Work instruction:
Pick every line with "LOVE" from the material below.

Data for the task:
* * * * *

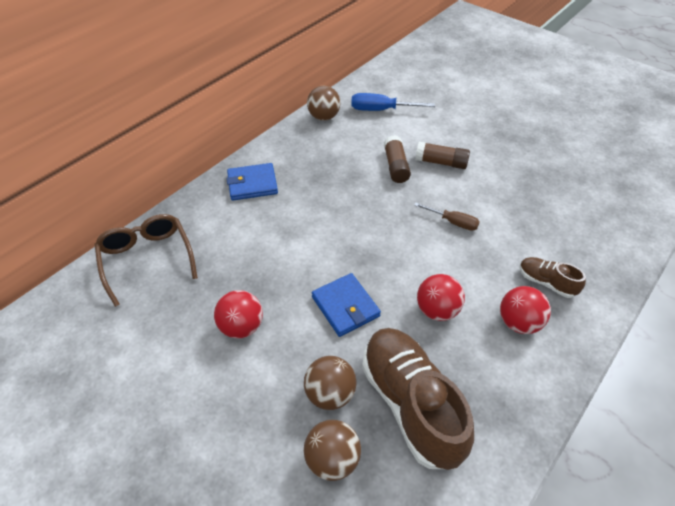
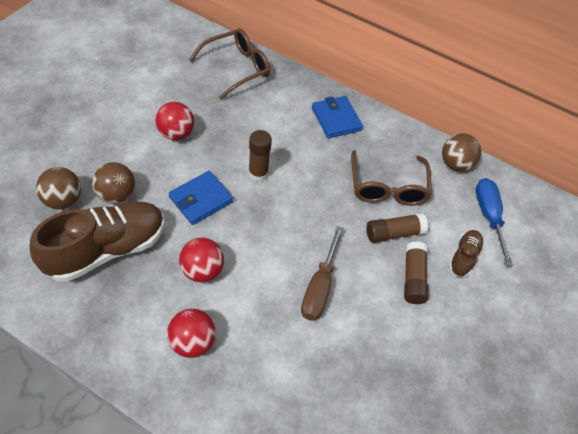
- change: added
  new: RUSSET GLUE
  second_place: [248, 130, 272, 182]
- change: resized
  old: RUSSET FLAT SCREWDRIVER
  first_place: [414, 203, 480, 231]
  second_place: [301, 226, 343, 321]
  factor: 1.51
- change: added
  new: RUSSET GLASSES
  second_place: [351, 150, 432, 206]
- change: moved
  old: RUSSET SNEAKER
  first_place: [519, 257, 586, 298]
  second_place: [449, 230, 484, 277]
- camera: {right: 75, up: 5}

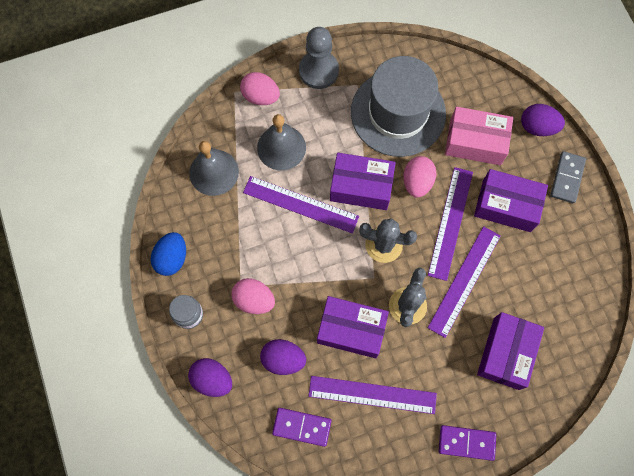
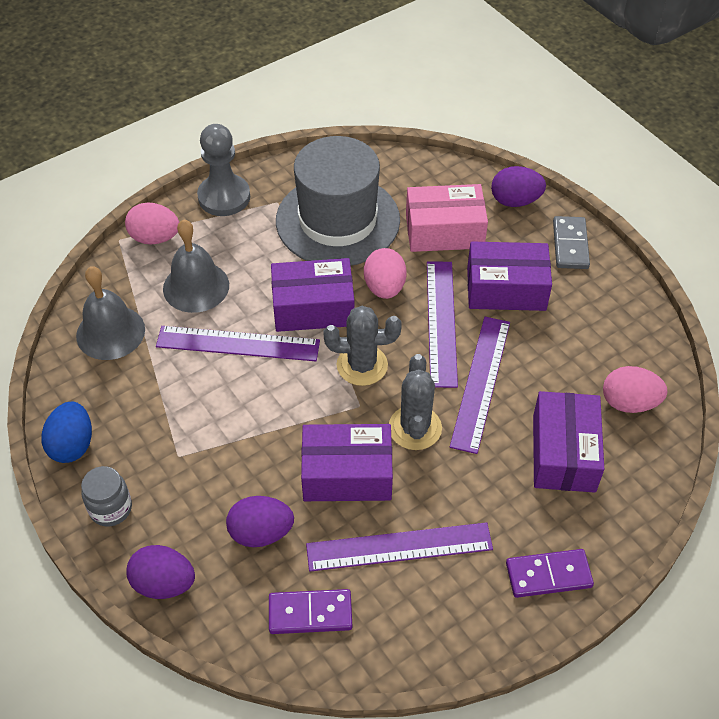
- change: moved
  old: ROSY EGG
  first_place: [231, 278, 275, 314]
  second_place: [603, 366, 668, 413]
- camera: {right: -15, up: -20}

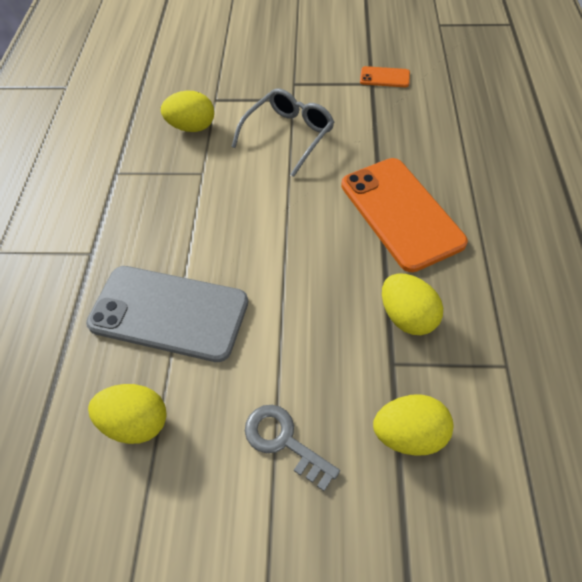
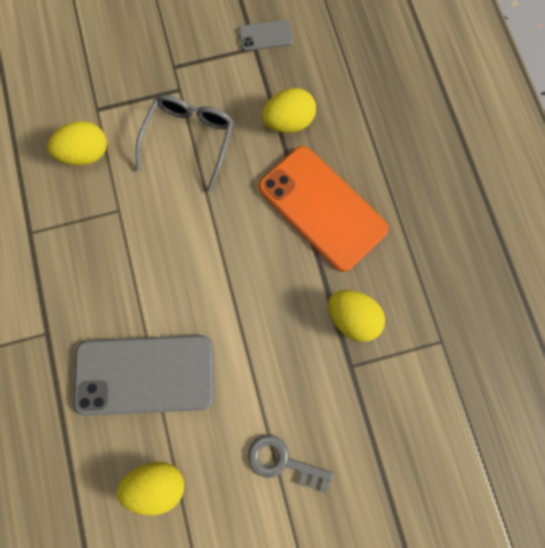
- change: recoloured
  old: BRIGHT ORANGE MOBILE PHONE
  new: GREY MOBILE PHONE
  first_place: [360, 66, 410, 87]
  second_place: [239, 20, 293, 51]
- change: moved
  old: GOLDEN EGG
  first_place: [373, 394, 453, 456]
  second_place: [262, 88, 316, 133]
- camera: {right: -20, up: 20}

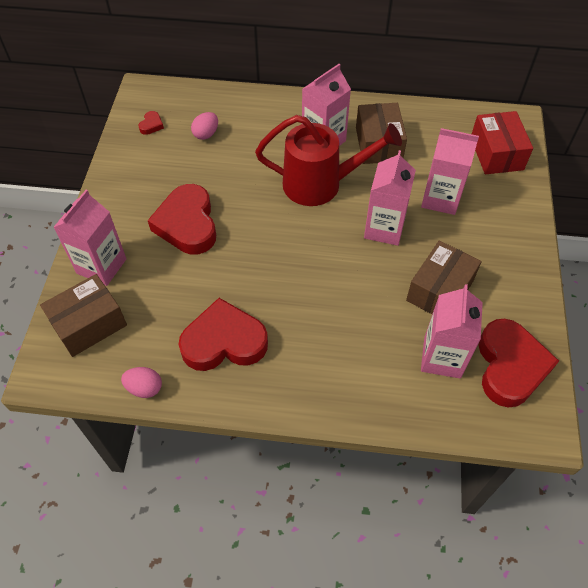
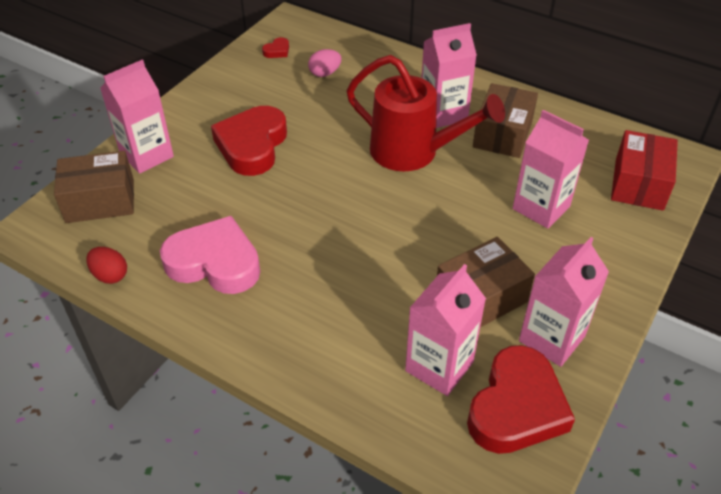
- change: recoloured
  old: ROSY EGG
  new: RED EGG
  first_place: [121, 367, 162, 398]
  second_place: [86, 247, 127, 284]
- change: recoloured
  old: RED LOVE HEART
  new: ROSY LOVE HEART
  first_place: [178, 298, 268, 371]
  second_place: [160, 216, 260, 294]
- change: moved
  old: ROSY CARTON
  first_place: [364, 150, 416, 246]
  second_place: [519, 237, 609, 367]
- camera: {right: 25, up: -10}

* * * * *

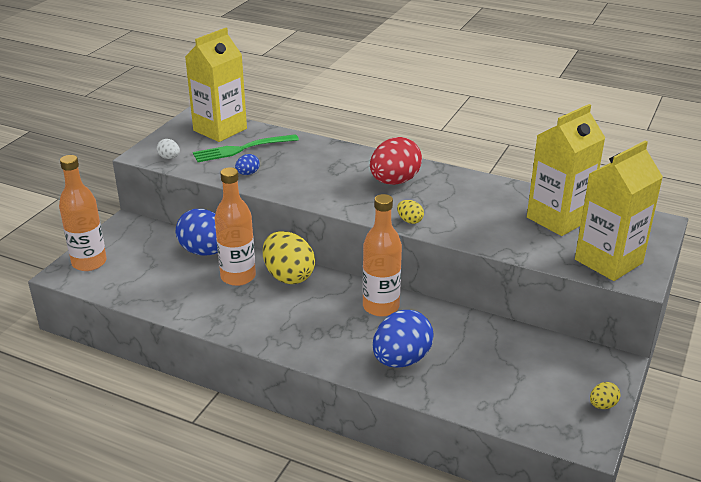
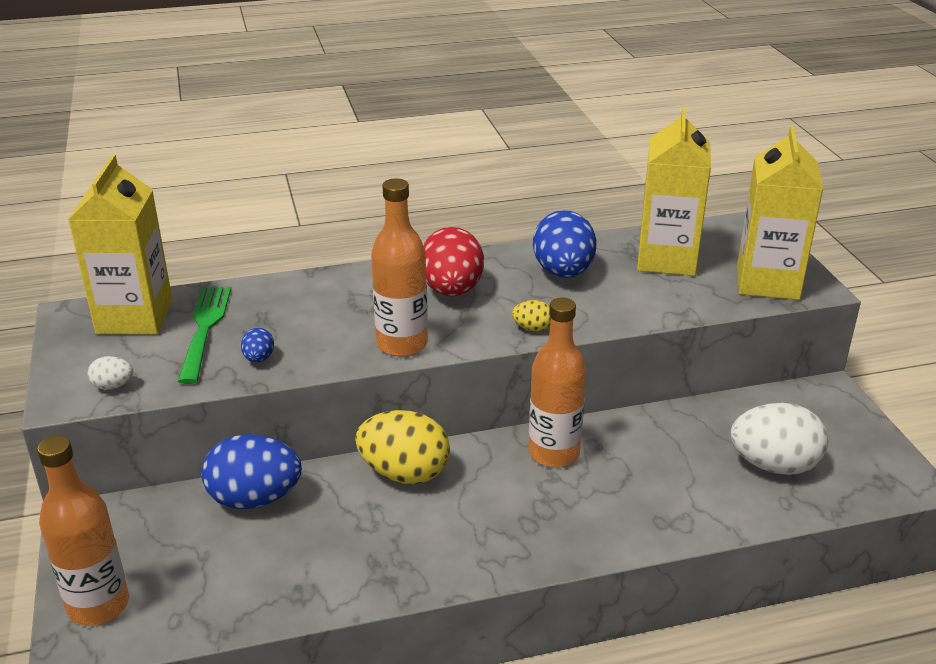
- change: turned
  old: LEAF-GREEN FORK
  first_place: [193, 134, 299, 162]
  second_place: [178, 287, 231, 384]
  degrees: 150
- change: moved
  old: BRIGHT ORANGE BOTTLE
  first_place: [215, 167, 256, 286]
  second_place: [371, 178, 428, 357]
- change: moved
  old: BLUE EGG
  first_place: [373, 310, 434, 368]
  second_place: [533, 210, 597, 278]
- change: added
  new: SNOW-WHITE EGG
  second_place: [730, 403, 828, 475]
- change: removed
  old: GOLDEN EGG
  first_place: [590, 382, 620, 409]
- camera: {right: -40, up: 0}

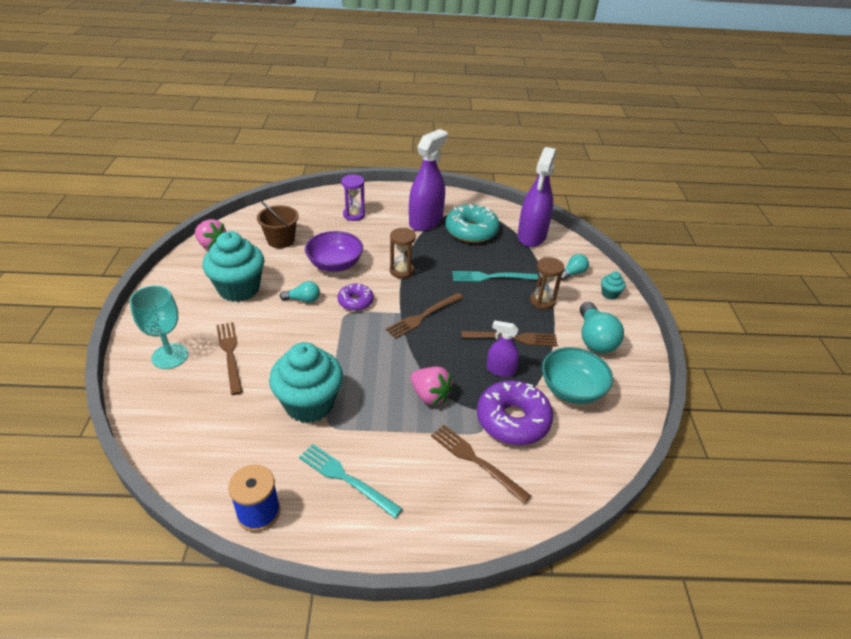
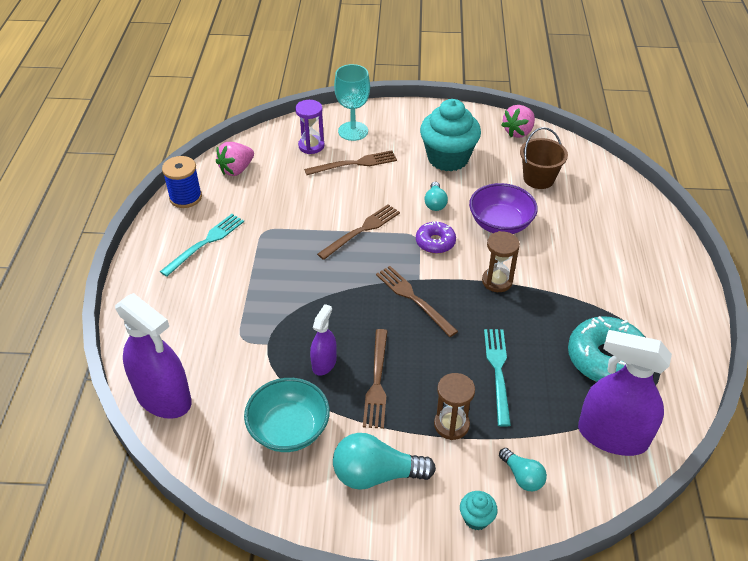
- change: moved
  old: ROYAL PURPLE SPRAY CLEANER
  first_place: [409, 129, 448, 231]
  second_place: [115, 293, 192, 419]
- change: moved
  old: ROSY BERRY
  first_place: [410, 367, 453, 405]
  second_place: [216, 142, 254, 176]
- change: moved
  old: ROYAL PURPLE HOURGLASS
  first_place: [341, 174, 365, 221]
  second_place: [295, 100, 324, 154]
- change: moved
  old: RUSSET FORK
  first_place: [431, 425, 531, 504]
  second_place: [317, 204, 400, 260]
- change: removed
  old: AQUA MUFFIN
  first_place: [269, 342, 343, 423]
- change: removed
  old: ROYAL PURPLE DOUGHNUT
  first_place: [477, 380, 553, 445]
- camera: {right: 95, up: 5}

* * * * *

Response below:
  old: RED LOVE HEART
  new: ROSY LOVE HEART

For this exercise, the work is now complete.